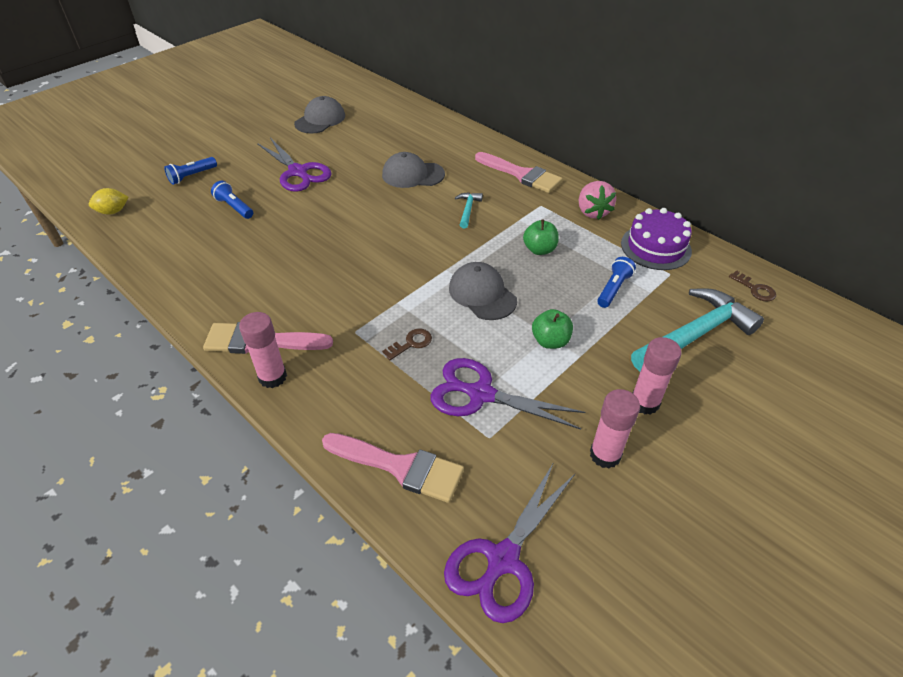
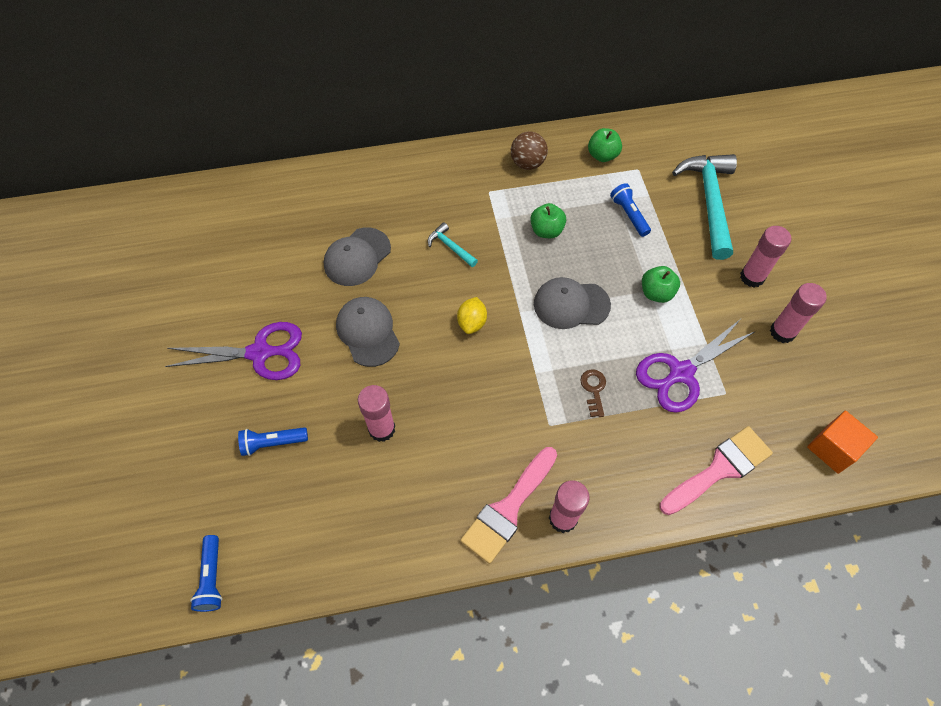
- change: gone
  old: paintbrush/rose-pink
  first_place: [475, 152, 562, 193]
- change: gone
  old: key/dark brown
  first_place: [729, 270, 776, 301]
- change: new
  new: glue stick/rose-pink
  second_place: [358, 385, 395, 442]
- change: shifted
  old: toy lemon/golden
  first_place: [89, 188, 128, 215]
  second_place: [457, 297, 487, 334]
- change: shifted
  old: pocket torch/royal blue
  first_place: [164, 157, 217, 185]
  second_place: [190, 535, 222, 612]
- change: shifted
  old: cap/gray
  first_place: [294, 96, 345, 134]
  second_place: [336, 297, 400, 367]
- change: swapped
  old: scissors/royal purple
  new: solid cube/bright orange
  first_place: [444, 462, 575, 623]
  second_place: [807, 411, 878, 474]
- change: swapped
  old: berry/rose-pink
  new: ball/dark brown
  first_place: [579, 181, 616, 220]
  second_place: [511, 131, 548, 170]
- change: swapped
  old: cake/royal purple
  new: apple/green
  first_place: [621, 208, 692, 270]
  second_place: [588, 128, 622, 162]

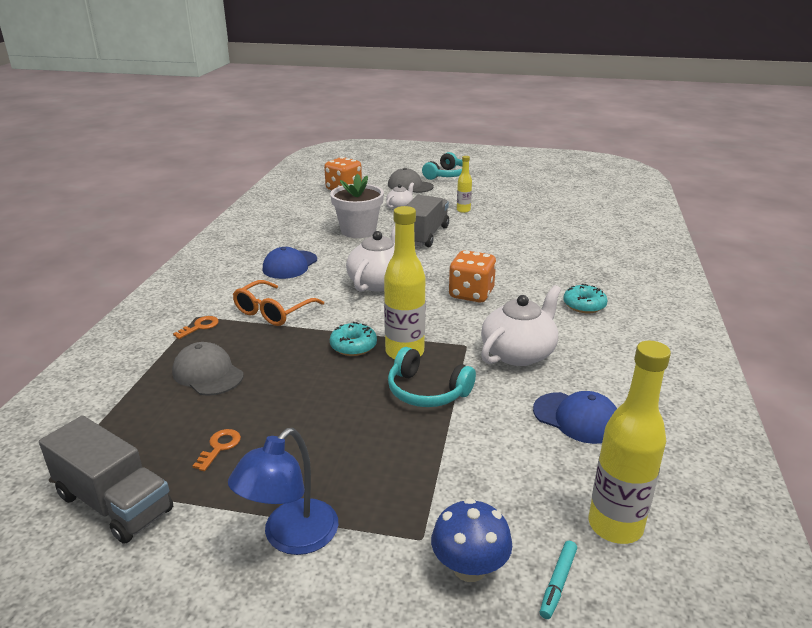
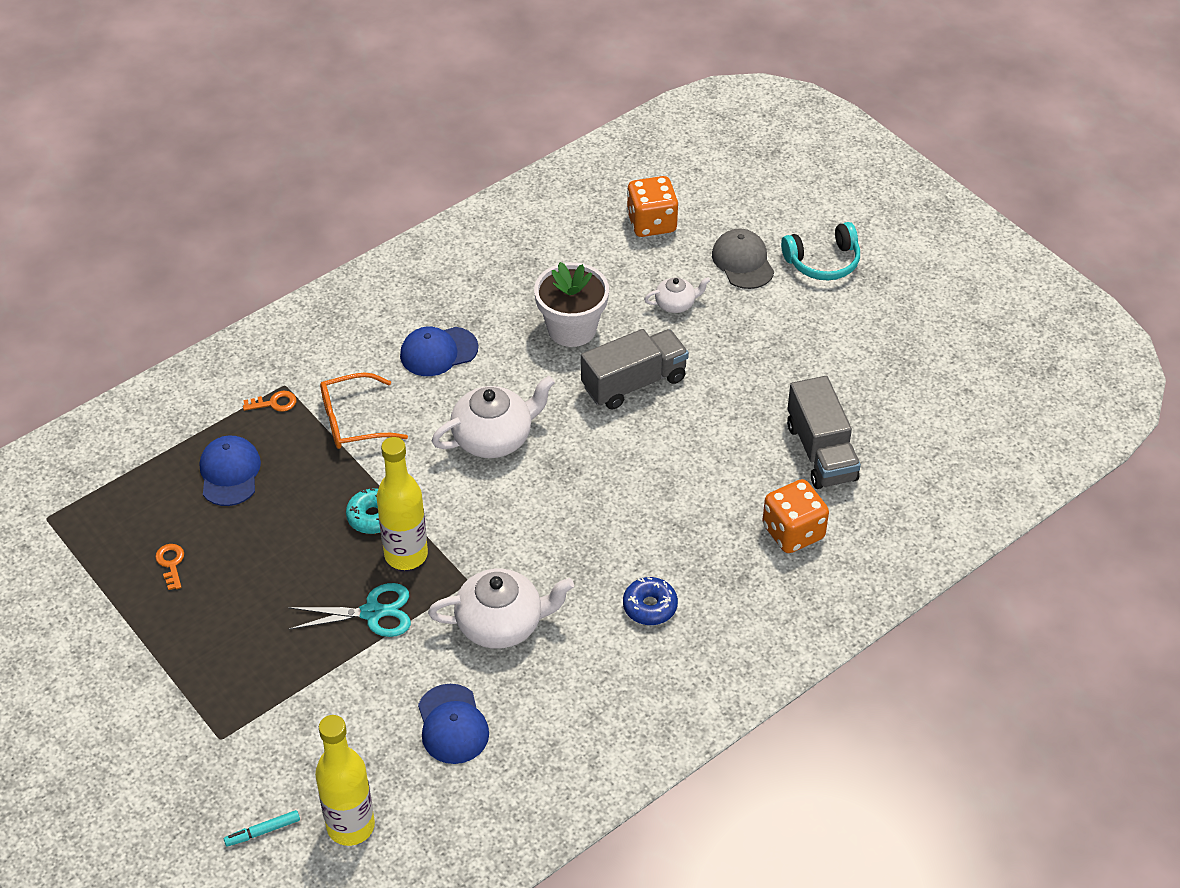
- change: gone
  old: desk lamp/royal blue
  first_place: [228, 428, 338, 555]
- change: gone
  old: fungus/royal blue
  first_place: [431, 498, 512, 582]
- change: gone
  old: bottle/golden
  first_place: [457, 156, 472, 213]
- change: shifted
  old: toy truck/gray
  first_place: [39, 416, 173, 544]
  second_place: [787, 376, 861, 489]
- change: shifted
  old: game die/bright orange
  first_place: [448, 250, 496, 303]
  second_place: [762, 479, 829, 553]
- change: swapped
  old: headset/aqua
  new: scissors/aqua
  first_place: [388, 347, 476, 407]
  second_place: [288, 583, 411, 637]
- change: repainted
  old: cap/gray
  new: cap/royal blue
  first_place: [172, 342, 244, 396]
  second_place: [200, 436, 261, 506]
- change: repainted
  old: glazed donut/aqua
  new: glazed donut/royal blue
  first_place: [563, 284, 607, 313]
  second_place: [623, 577, 678, 625]
- change: rotated
  old: key/bright orange
  first_place: [193, 429, 241, 471]
  second_place: [155, 544, 184, 590]
  degrees: -75

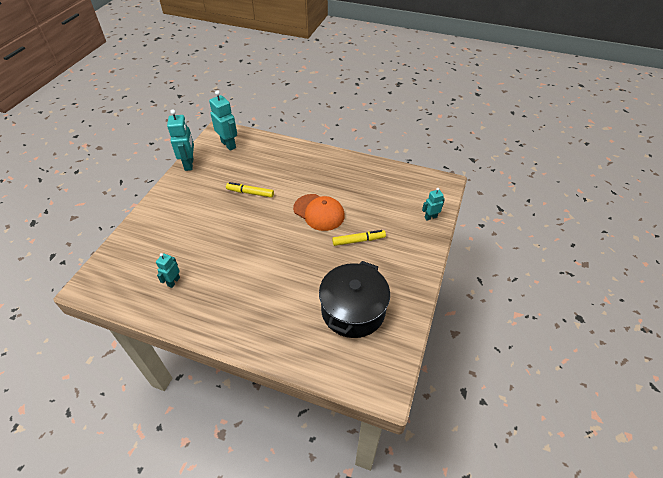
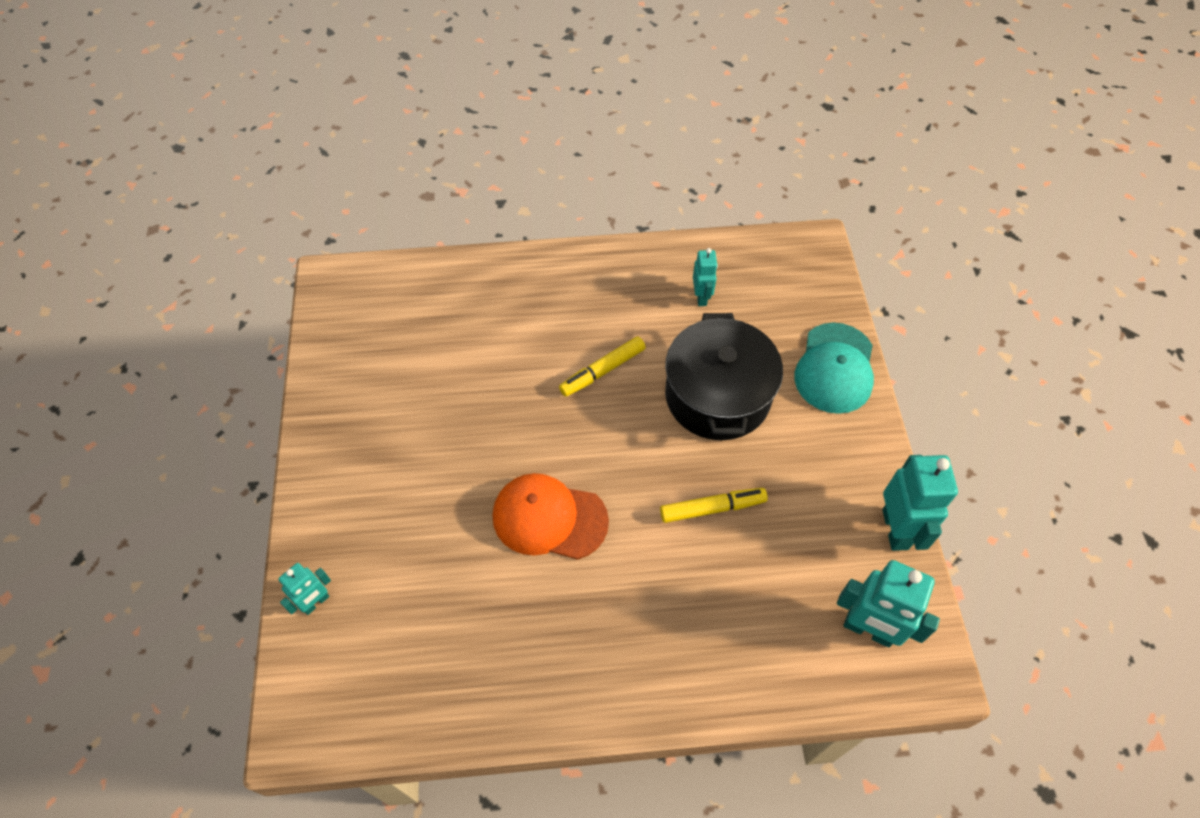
- change: new
  new: cap/aqua
  second_place: [794, 323, 874, 414]
- change: shifted
  old: pot/black
  first_place: [319, 261, 390, 338]
  second_place: [665, 313, 783, 440]
- change: shifted
  old: marker pen/golden
  first_place: [332, 230, 386, 246]
  second_place: [559, 336, 646, 397]
- change: rotated
  old: toy robot/aqua
  first_place: [167, 109, 194, 171]
  second_place: [883, 455, 958, 551]
  degrees: -150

·····

### YOUR ASSIGNMENT
All of the entries above should be copied exactly, with the images left out.

### FINISHED EXERCISE
- change: gone
  old: paintbrush/rose-pink
  first_place: [475, 152, 562, 193]
- change: gone
  old: key/dark brown
  first_place: [729, 270, 776, 301]
- change: new
  new: glue stick/rose-pink
  second_place: [358, 385, 395, 442]
- change: shifted
  old: toy lemon/golden
  first_place: [89, 188, 128, 215]
  second_place: [457, 297, 487, 334]
- change: shifted
  old: pocket torch/royal blue
  first_place: [164, 157, 217, 185]
  second_place: [190, 535, 222, 612]
- change: shifted
  old: cap/gray
  first_place: [294, 96, 345, 134]
  second_place: [336, 297, 400, 367]
- change: swapped
  old: scissors/royal purple
  new: solid cube/bright orange
  first_place: [444, 462, 575, 623]
  second_place: [807, 411, 878, 474]
- change: swapped
  old: berry/rose-pink
  new: ball/dark brown
  first_place: [579, 181, 616, 220]
  second_place: [511, 131, 548, 170]
- change: swapped
  old: cake/royal purple
  new: apple/green
  first_place: [621, 208, 692, 270]
  second_place: [588, 128, 622, 162]

- change: gone
  old: desk lamp/royal blue
  first_place: [228, 428, 338, 555]
- change: gone
  old: fungus/royal blue
  first_place: [431, 498, 512, 582]
- change: gone
  old: bottle/golden
  first_place: [457, 156, 472, 213]
- change: shifted
  old: toy truck/gray
  first_place: [39, 416, 173, 544]
  second_place: [787, 376, 861, 489]
- change: shifted
  old: game die/bright orange
  first_place: [448, 250, 496, 303]
  second_place: [762, 479, 829, 553]
- change: swapped
  old: headset/aqua
  new: scissors/aqua
  first_place: [388, 347, 476, 407]
  second_place: [288, 583, 411, 637]
- change: repainted
  old: cap/gray
  new: cap/royal blue
  first_place: [172, 342, 244, 396]
  second_place: [200, 436, 261, 506]
- change: repainted
  old: glazed donut/aqua
  new: glazed donut/royal blue
  first_place: [563, 284, 607, 313]
  second_place: [623, 577, 678, 625]
- change: rotated
  old: key/bright orange
  first_place: [193, 429, 241, 471]
  second_place: [155, 544, 184, 590]
  degrees: -75

- change: new
  new: cap/aqua
  second_place: [794, 323, 874, 414]
- change: shifted
  old: pot/black
  first_place: [319, 261, 390, 338]
  second_place: [665, 313, 783, 440]
- change: shifted
  old: marker pen/golden
  first_place: [332, 230, 386, 246]
  second_place: [559, 336, 646, 397]
- change: rotated
  old: toy robot/aqua
  first_place: [167, 109, 194, 171]
  second_place: [883, 455, 958, 551]
  degrees: -150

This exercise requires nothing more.